** Opening INPUT block **
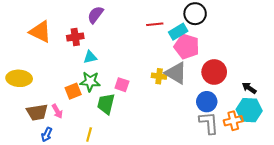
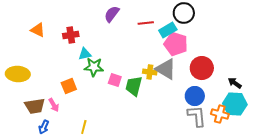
purple semicircle: (95, 15) -> (112, 14), moved
orange triangle: (40, 32) -> (38, 30), size x0.7
green star: (90, 82) -> (94, 67), moved
green trapezoid: (106, 104) -> (134, 86), moved
orange cross: (233, 121) -> (220, 114), turned 30

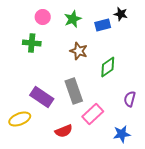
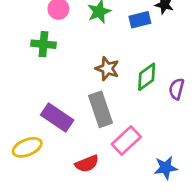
brown star: (79, 51) -> (107, 69), moved
purple semicircle: (130, 99) -> (177, 89), moved

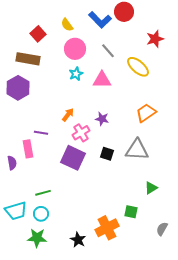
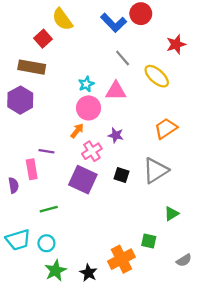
yellow semicircle: (67, 25) -> (62, 19), moved, size x1.5
pink circle: (75, 49) -> (88, 108), moved
gray triangle: (137, 150) -> (156, 170), turned -35
green line: (43, 193) -> (49, 209), moved
gray semicircle: (162, 229) -> (184, 260), turned -152
green star: (37, 238) -> (56, 271), moved, turned -30

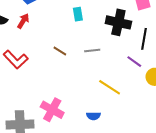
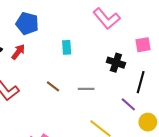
cyan rectangle: (78, 14) -> (67, 47), moved
black cross: (118, 22) -> (116, 63), size x0.7

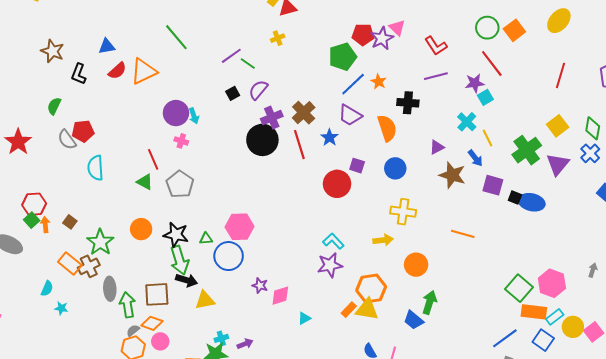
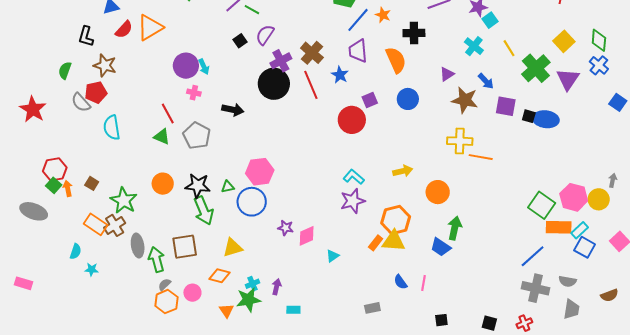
brown star: (52, 51) -> (105, 65), moved
purple trapezoid: (350, 115) -> (358, 51), turned 60
yellow line: (487, 138) -> (509, 48), moved
purple square: (357, 166) -> (370, 100), turned -35
yellow cross: (403, 212) -> (460, 141), moved
black arrow: (187, 280) -> (233, 110), moved
orange diamond: (152, 323) -> (220, 276), moved
yellow circle: (573, 327) -> (599, 199), moved
blue square: (543, 340) -> (585, 247), moved
purple arrow: (245, 344) -> (277, 287), turned -49

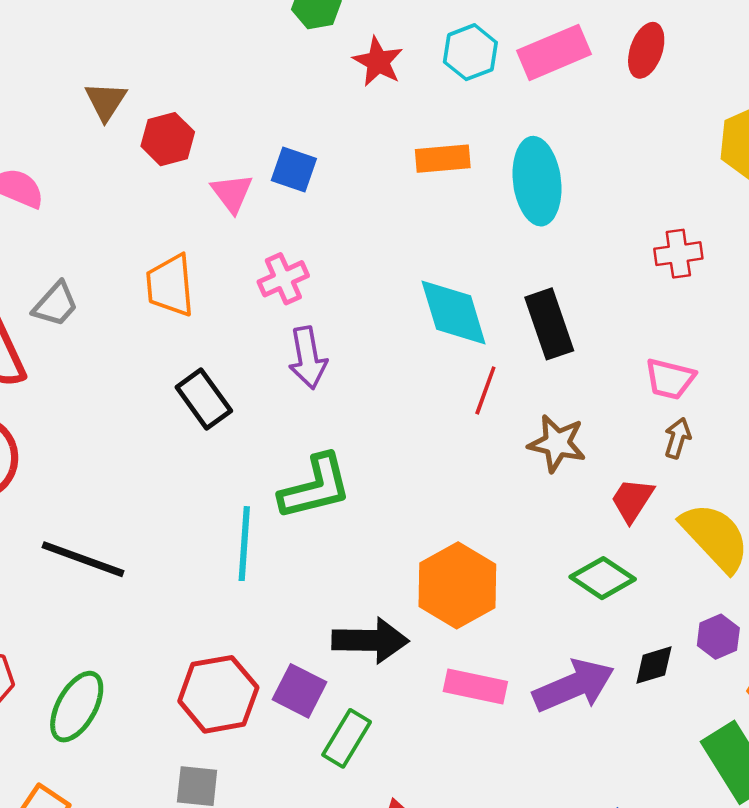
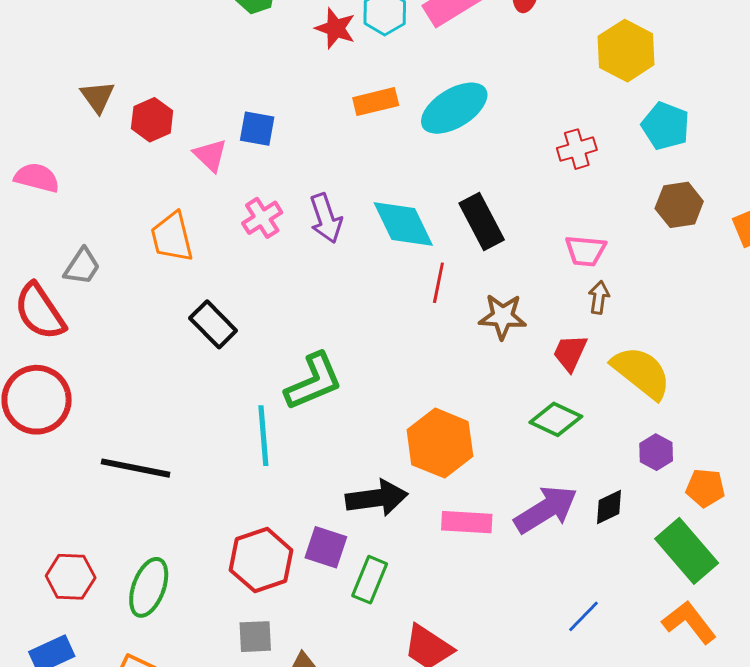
red star: (378, 62) -> (335, 28), moved
cyan ellipse: (537, 181) -> (454, 108), turned 74
purple arrow: (308, 358) -> (326, 218), moved
black diamond: (654, 665) -> (609, 507), moved

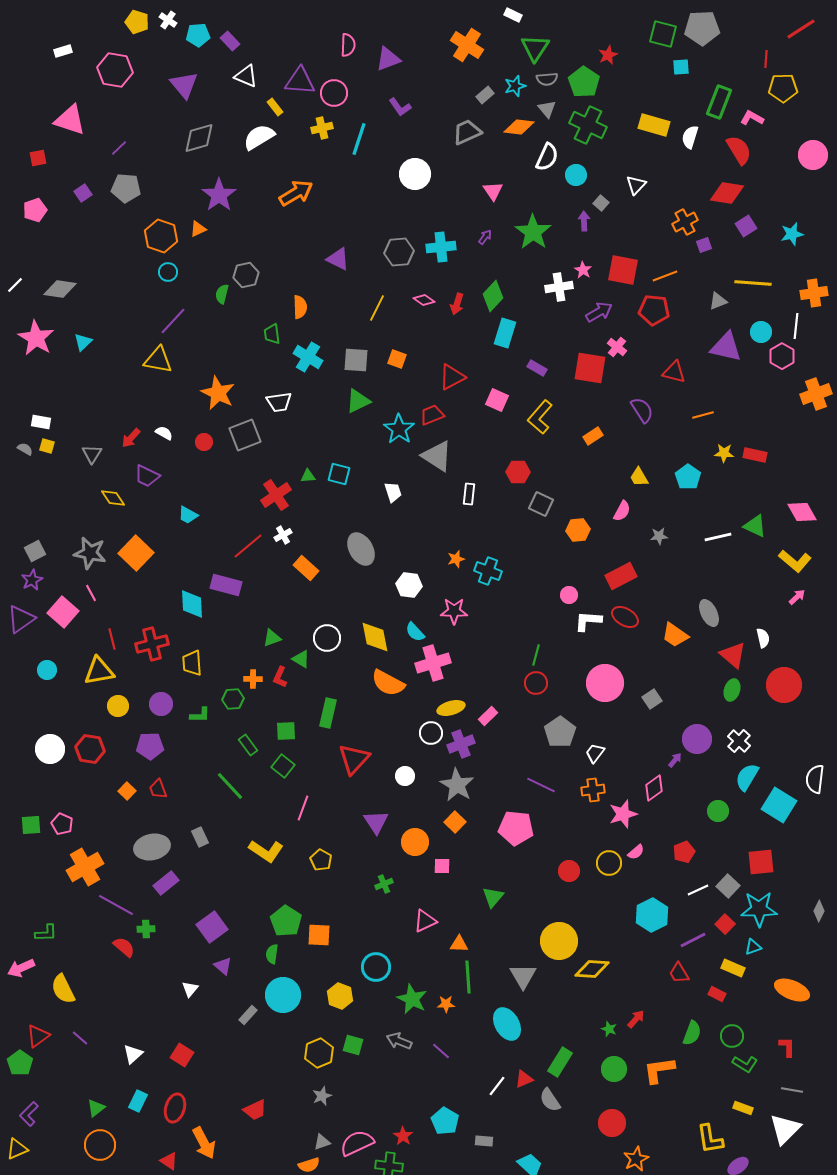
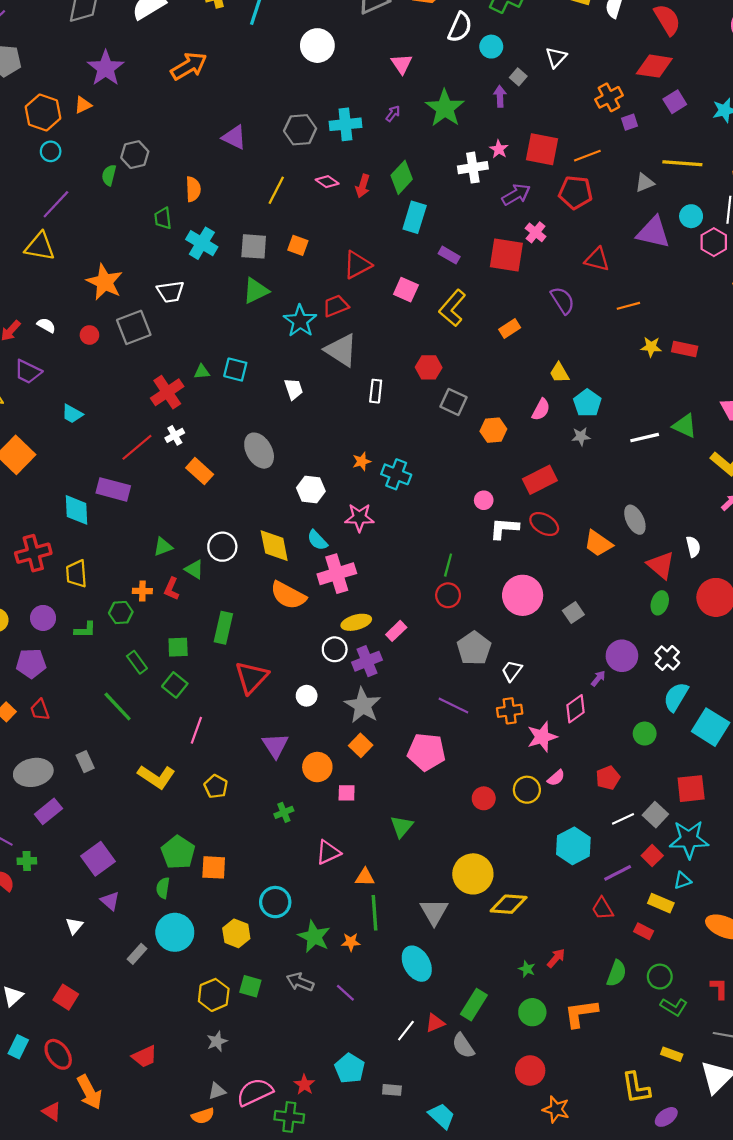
cyan pentagon: (688, 477) -> (587, 403), moved
red ellipse: (175, 1108) -> (58, 1054), turned -52
orange star: (636, 1159) -> (556, 1109), turned -30

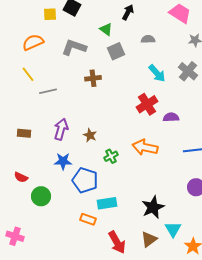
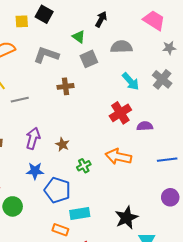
** Closing INPUT block **
■ EXERCISE PROMPT
Copy every record verbatim while leaving each picture out.

■ WRITTEN SOLUTION
purple semicircle: (95, 15) -> (112, 14), moved
orange triangle: (40, 32) -> (38, 30), size x0.7
green star: (90, 82) -> (94, 67), moved
green trapezoid: (106, 104) -> (134, 86), moved
orange cross: (233, 121) -> (220, 114), turned 30

brown star: (79, 51) -> (107, 69), moved
purple semicircle: (130, 99) -> (177, 89), moved

yellow semicircle: (67, 25) -> (62, 19), moved, size x1.5
pink circle: (75, 49) -> (88, 108), moved
gray triangle: (137, 150) -> (156, 170), turned -35
green line: (43, 193) -> (49, 209), moved
gray semicircle: (162, 229) -> (184, 260), turned -152
green star: (37, 238) -> (56, 271), moved, turned -30

cyan rectangle: (78, 14) -> (67, 47), moved
black cross: (118, 22) -> (116, 63), size x0.7

brown star: (52, 51) -> (105, 65), moved
purple trapezoid: (350, 115) -> (358, 51), turned 60
yellow line: (487, 138) -> (509, 48), moved
purple square: (357, 166) -> (370, 100), turned -35
yellow cross: (403, 212) -> (460, 141), moved
black arrow: (187, 280) -> (233, 110), moved
orange diamond: (152, 323) -> (220, 276), moved
yellow circle: (573, 327) -> (599, 199), moved
blue square: (543, 340) -> (585, 247), moved
purple arrow: (245, 344) -> (277, 287), turned -49

red star: (378, 62) -> (335, 28), moved
cyan ellipse: (537, 181) -> (454, 108), turned 74
purple arrow: (308, 358) -> (326, 218), moved
black diamond: (654, 665) -> (609, 507), moved

cyan pentagon: (688, 477) -> (587, 403), moved
red ellipse: (175, 1108) -> (58, 1054), turned -52
orange star: (636, 1159) -> (556, 1109), turned -30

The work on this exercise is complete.